* [Problem statement] Exclude the pictures, then copy all remaining records exactly.

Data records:

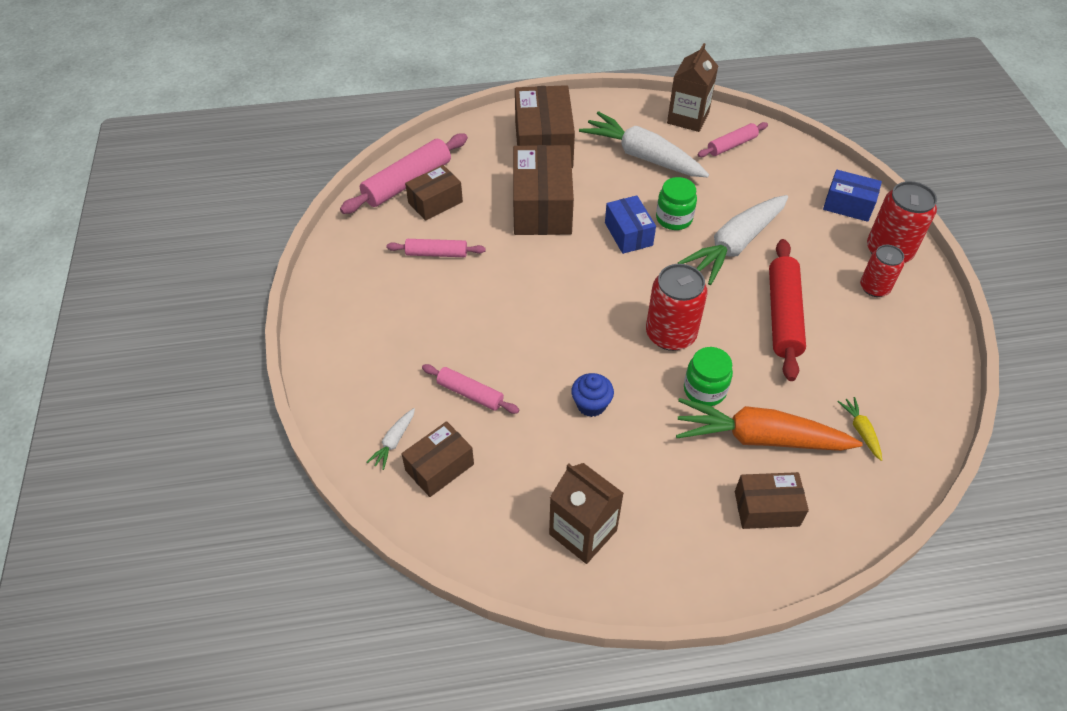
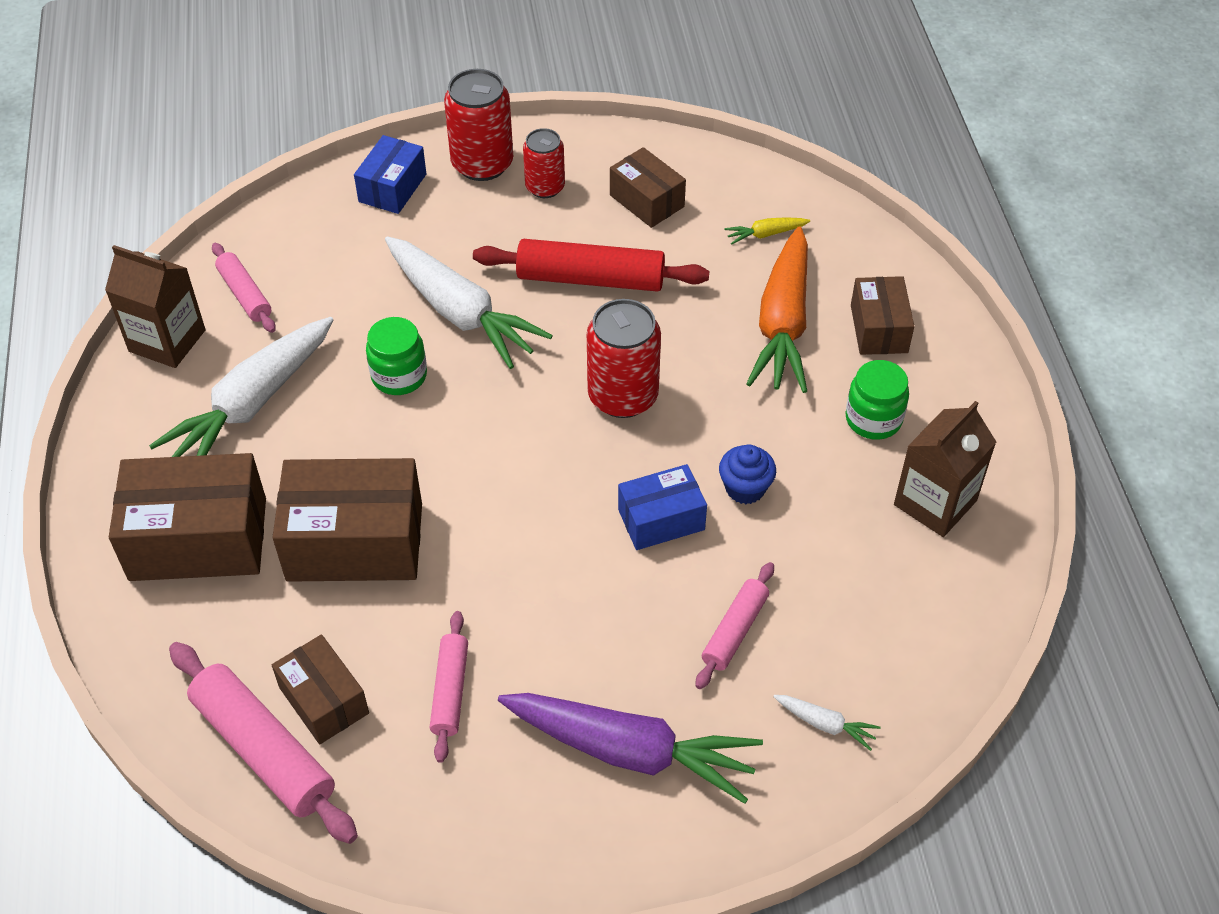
camera: 90 degrees left, 0 degrees up
(387, 337) = (631, 751): none -> purple carrot
(439, 467) = (861, 663): brown box -> brown box (647, 201)
(628, 234) = (427, 432): blue box -> blue box (661, 519)
(704, 390) = (714, 368): green jar -> green jar (873, 419)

* [Solution for this task]
camera: 90 degrees left, 0 degrees up
(387, 337) = (631, 751): none -> purple carrot
(439, 467) = (861, 663): brown box -> brown box (647, 201)
(628, 234) = (427, 432): blue box -> blue box (661, 519)
(704, 390) = (714, 368): green jar -> green jar (873, 419)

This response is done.